Records contained in a dataset:
★ ★ ★ ★ ★

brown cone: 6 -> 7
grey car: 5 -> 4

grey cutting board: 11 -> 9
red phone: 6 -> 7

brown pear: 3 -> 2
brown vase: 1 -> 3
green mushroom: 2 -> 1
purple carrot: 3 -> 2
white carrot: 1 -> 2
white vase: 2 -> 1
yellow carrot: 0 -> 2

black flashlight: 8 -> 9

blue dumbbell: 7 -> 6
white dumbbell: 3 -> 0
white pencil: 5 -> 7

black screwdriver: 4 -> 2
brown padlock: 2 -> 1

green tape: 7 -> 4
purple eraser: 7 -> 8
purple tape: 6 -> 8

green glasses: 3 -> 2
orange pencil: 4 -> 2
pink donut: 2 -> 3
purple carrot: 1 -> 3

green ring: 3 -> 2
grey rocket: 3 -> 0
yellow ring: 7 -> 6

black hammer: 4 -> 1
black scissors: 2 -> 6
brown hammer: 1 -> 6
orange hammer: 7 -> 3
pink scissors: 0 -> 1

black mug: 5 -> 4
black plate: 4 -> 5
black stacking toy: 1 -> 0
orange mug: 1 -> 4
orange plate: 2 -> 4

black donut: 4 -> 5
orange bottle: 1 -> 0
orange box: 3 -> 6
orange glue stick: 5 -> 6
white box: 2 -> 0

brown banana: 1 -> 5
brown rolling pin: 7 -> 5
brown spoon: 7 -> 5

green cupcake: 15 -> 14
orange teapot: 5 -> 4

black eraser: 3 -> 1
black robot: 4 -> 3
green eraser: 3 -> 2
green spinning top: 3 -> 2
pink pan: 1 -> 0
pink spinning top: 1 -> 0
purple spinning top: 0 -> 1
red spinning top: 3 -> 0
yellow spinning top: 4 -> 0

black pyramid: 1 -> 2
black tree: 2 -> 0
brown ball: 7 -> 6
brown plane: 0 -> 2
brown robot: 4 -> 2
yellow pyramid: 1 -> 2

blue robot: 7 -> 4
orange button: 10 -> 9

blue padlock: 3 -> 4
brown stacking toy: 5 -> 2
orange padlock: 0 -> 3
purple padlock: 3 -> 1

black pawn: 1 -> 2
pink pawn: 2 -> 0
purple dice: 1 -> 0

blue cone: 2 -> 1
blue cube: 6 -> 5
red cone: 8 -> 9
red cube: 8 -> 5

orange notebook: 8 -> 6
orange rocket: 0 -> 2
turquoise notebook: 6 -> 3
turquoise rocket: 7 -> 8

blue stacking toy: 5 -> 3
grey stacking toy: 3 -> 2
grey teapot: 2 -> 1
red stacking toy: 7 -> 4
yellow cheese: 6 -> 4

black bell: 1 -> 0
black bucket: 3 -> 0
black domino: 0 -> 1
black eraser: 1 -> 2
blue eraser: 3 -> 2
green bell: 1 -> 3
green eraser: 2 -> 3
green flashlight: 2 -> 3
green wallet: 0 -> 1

★ ★ ★ ★ ★

= Aim of the task =
Within the data above, the span starting at the line containing "green ring: 3 -> 2" and ending at the line containing "green cupcake: 15 -> 14" is to be retyped exactly, with no other lines.

= Your solution =
green ring: 3 -> 2
grey rocket: 3 -> 0
yellow ring: 7 -> 6

black hammer: 4 -> 1
black scissors: 2 -> 6
brown hammer: 1 -> 6
orange hammer: 7 -> 3
pink scissors: 0 -> 1

black mug: 5 -> 4
black plate: 4 -> 5
black stacking toy: 1 -> 0
orange mug: 1 -> 4
orange plate: 2 -> 4

black donut: 4 -> 5
orange bottle: 1 -> 0
orange box: 3 -> 6
orange glue stick: 5 -> 6
white box: 2 -> 0

brown banana: 1 -> 5
brown rolling pin: 7 -> 5
brown spoon: 7 -> 5

green cupcake: 15 -> 14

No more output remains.